Segment Open

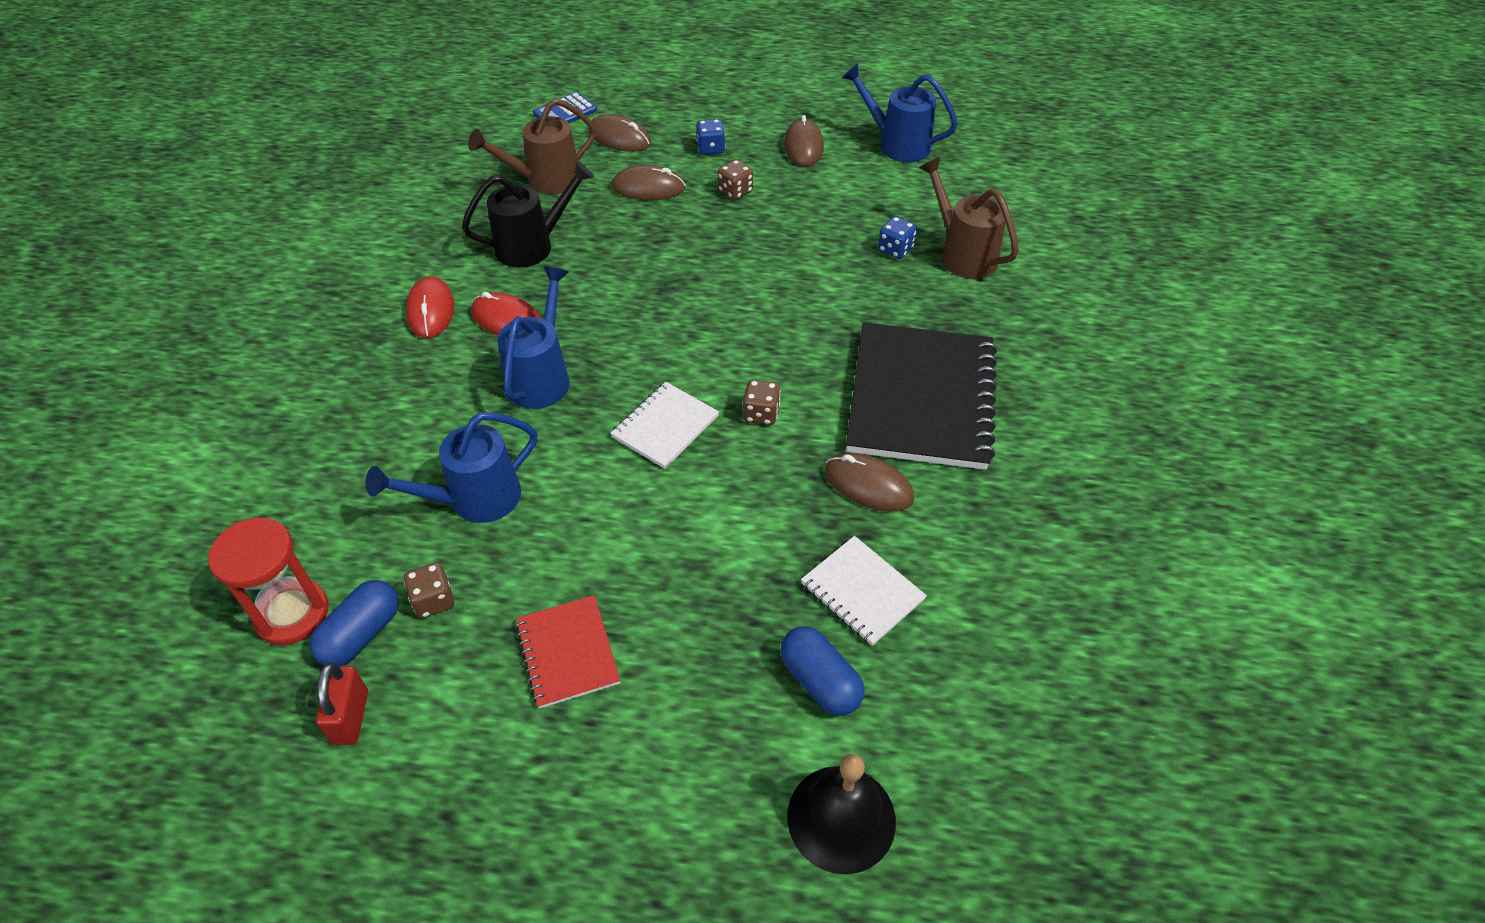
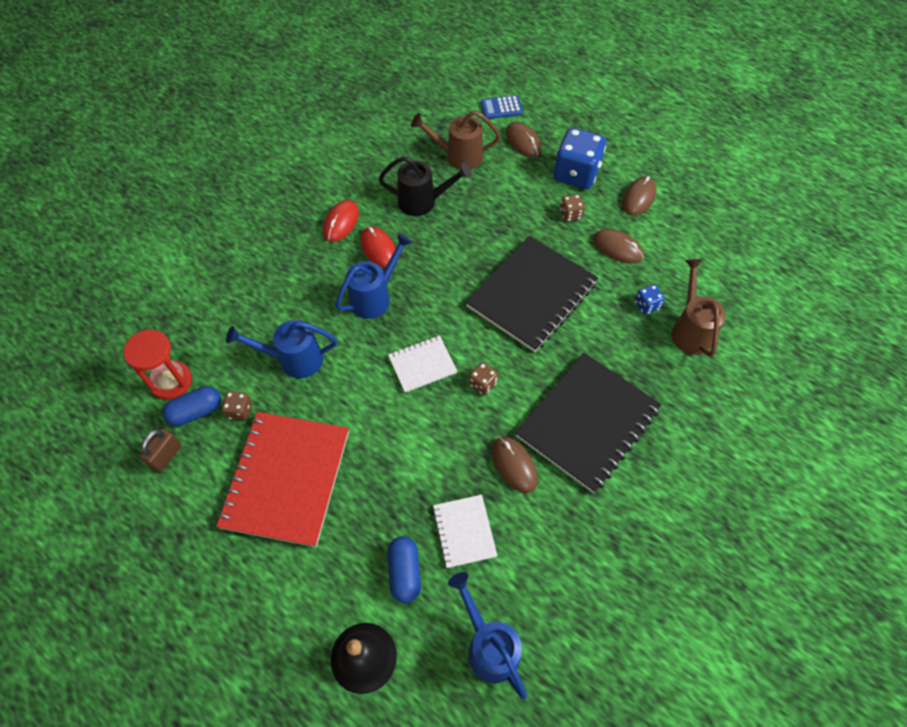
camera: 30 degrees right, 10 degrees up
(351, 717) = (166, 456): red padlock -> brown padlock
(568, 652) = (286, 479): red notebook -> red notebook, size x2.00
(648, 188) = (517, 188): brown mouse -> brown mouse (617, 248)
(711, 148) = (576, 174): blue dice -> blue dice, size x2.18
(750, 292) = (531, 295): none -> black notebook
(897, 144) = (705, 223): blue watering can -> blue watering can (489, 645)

Segment Closed

**WORK TO BE COMPLETED**
Every line from the one containing "(750, 292) = (531, 295): none" through the end of the data must be repeated exactly, and no other line.

**EXPECTED ANSWER**
(750, 292) = (531, 295): none -> black notebook
(897, 144) = (705, 223): blue watering can -> blue watering can (489, 645)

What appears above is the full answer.